• **Work item**
Line by line, print the records exactly as they are, dropping the pictures.
# # # # # # #
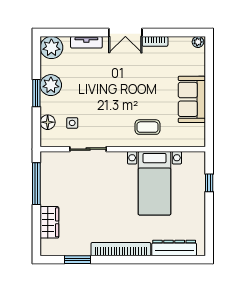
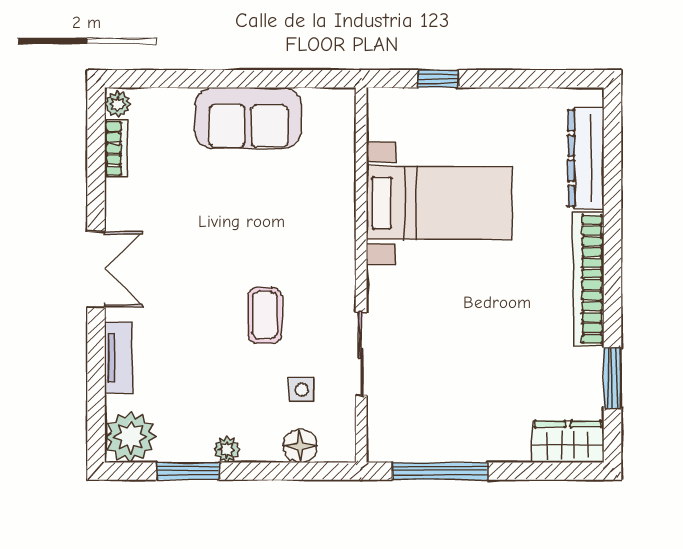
bookcase: (155, 41) -> (116, 149), moved
plant: (51, 85) -> (227, 450), width x0.53, depth x0.53
window: (36, 93) -> (188, 471), moved
coffee table: (148, 127) -> (265, 315), moved
wardrobe: (49, 222) -> (568, 442), moved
# # # # # # #
• **Written solution**
bookcase: (155, 41) -> (116, 149), moved
plant: (51, 85) -> (227, 450), width x0.53, depth x0.53
window: (36, 93) -> (188, 471), moved
coffee table: (148, 127) -> (265, 315), moved
wardrobe: (49, 222) -> (568, 442), moved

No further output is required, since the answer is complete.